▶ [Work order]: Given the records underneath, please repeat exactly the lines from the line with "(144, 164) = (255, 494): orange" through the line with "camera: 120 degrees left, 20 degrees up", passing over any picture.

Image sets with object changes:
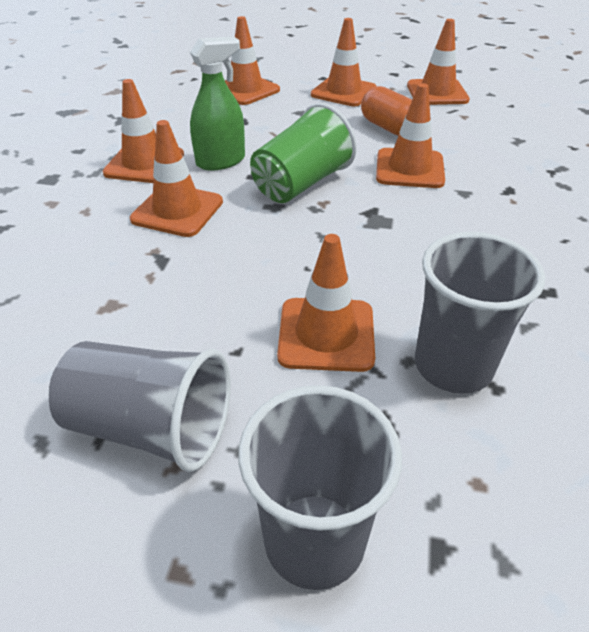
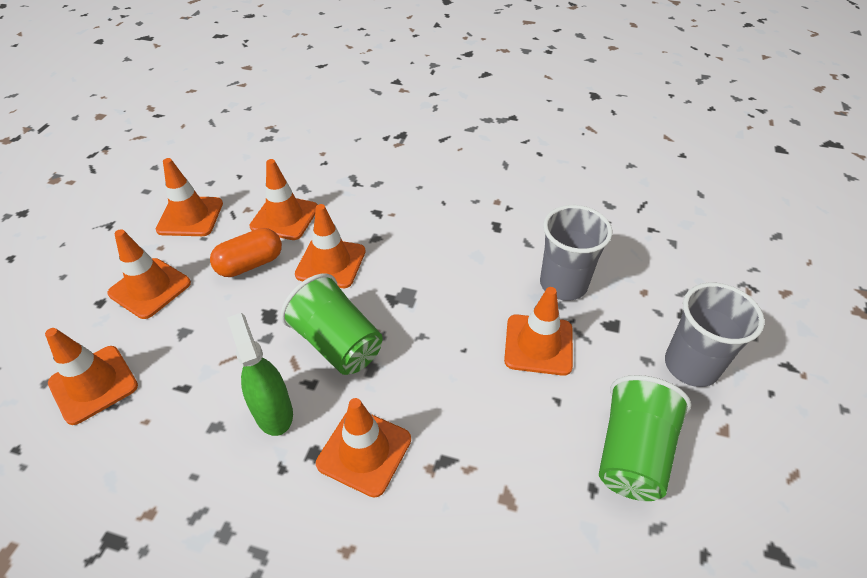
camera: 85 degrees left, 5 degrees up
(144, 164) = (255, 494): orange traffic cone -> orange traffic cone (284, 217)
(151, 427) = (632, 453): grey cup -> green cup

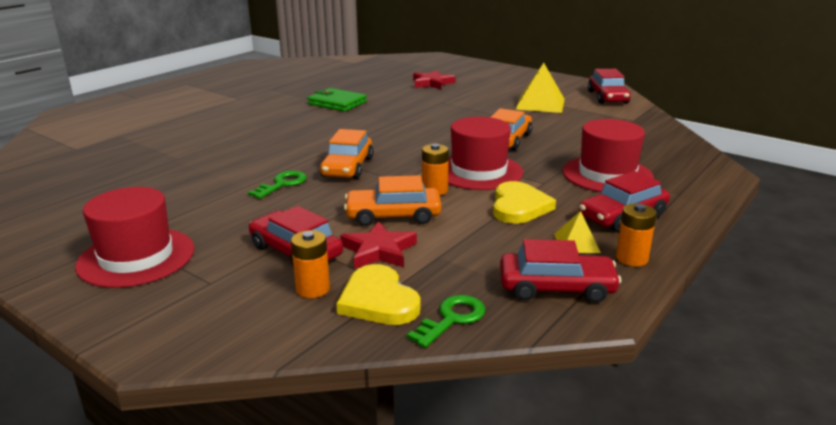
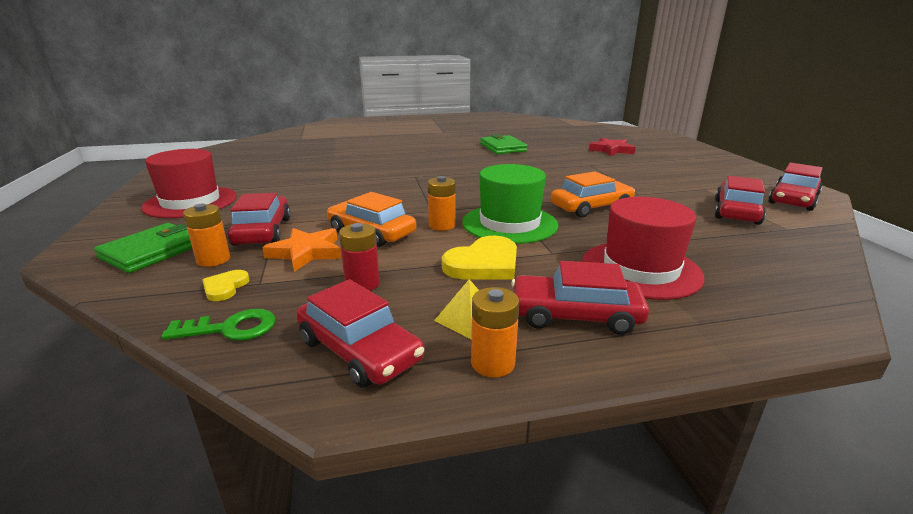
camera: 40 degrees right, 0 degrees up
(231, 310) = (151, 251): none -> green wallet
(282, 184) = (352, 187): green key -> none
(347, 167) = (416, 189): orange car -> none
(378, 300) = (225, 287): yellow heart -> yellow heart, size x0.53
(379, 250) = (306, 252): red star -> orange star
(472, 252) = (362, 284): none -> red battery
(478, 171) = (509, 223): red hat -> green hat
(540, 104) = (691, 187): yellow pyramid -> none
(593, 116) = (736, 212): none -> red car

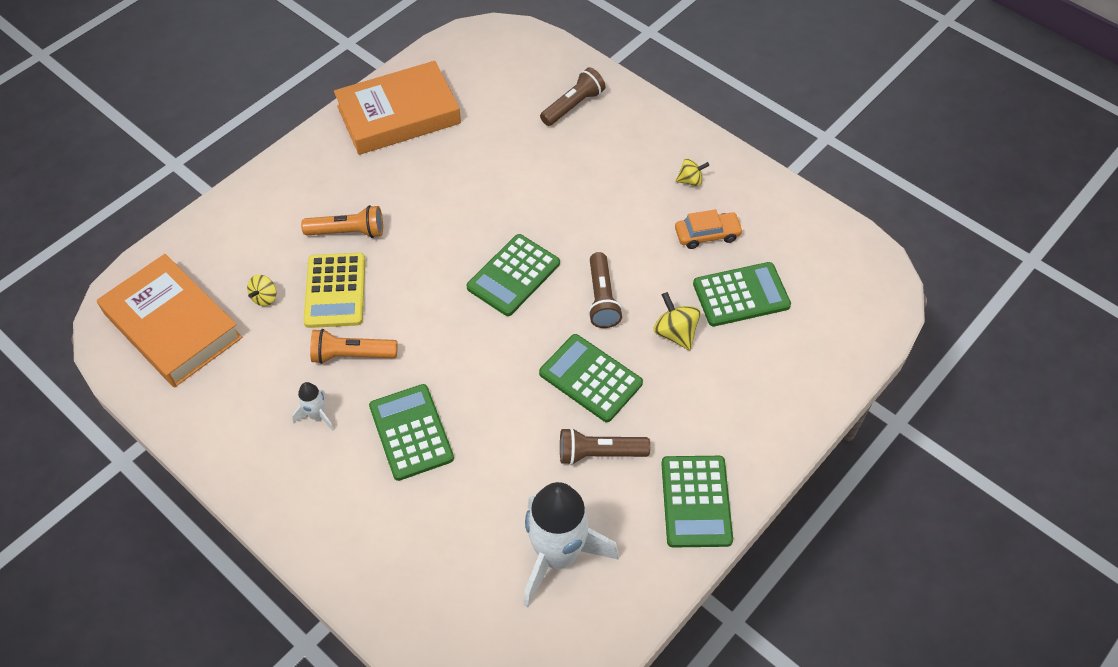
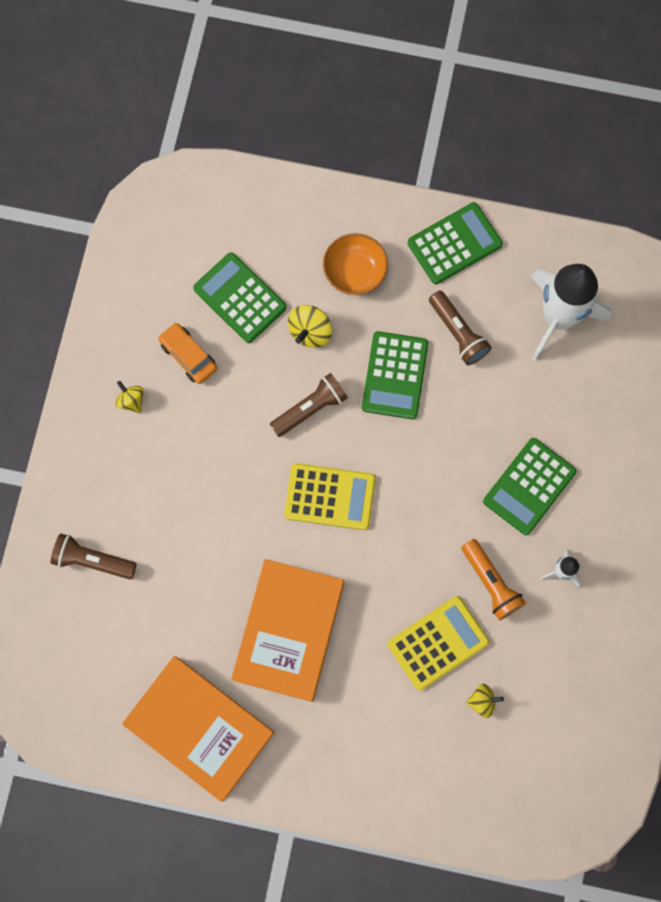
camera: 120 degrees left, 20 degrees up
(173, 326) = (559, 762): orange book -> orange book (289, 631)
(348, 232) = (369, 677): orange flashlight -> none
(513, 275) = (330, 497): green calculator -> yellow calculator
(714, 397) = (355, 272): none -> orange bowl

▶ [Task solution]:
(144, 164) = (255, 494): orange traffic cone -> orange traffic cone (284, 217)
(151, 427) = (632, 453): grey cup -> green cup

camera: 40 degrees right, 0 degrees up
(231, 310) = (151, 251): none -> green wallet
(282, 184) = (352, 187): green key -> none
(347, 167) = (416, 189): orange car -> none
(378, 300) = (225, 287): yellow heart -> yellow heart, size x0.53
(379, 250) = (306, 252): red star -> orange star
(472, 252) = (362, 284): none -> red battery
(478, 171) = (509, 223): red hat -> green hat
(540, 104) = (691, 187): yellow pyramid -> none
(593, 116) = (736, 212): none -> red car

camera: 120 degrees left, 20 degrees up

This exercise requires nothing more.